▶ WHAT YOU WILL DO:
Leave out the pictures and transcribe every entry below exactly.

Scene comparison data
::::::::::
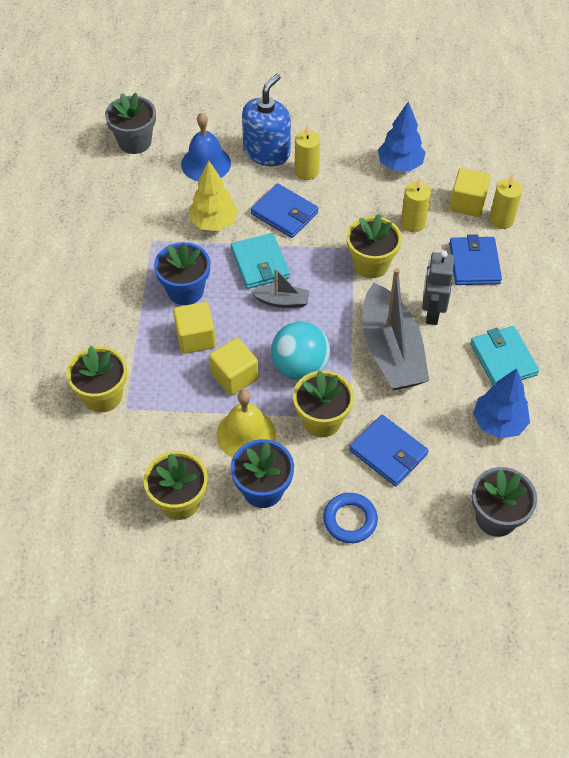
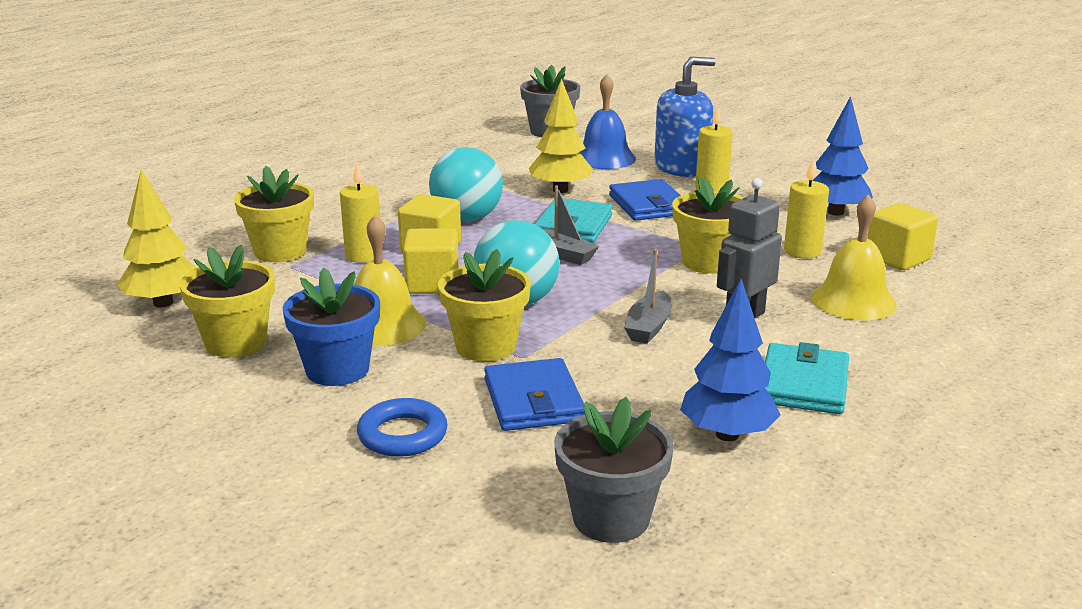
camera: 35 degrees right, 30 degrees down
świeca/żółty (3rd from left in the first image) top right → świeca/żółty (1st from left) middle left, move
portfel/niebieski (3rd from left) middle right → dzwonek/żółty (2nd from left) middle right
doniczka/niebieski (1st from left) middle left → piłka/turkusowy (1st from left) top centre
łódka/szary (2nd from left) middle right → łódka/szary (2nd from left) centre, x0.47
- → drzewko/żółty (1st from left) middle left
::::::::::
▶ TASK SOLUTION:
camera: 35 degrees right, 30 degrees down
świeca/żółty (3rd from left in the first image) top right → świeca/żółty (1st from left) middle left, move
portfel/niebieski (3rd from left) middle right → dzwonek/żółty (2nd from left) middle right
doniczka/niebieski (1st from left) middle left → piłka/turkusowy (1st from left) top centre
łódka/szary (2nd from left) middle right → łódka/szary (2nd from left) centre, x0.47
- → drzewko/żółty (1st from left) middle left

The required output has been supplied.